*Work to complete*. From first line to last, give the material again unchanged.
(Beginning of Source material)
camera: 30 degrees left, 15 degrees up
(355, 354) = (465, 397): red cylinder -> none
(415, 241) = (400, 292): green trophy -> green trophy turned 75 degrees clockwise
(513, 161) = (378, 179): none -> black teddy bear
(End of Source material)
*Answer box*.
camera: 30 degrees left, 15 degrees up
(355, 354) = (465, 397): red cylinder -> none
(415, 241) = (400, 292): green trophy -> green trophy turned 75 degrees clockwise
(513, 161) = (378, 179): none -> black teddy bear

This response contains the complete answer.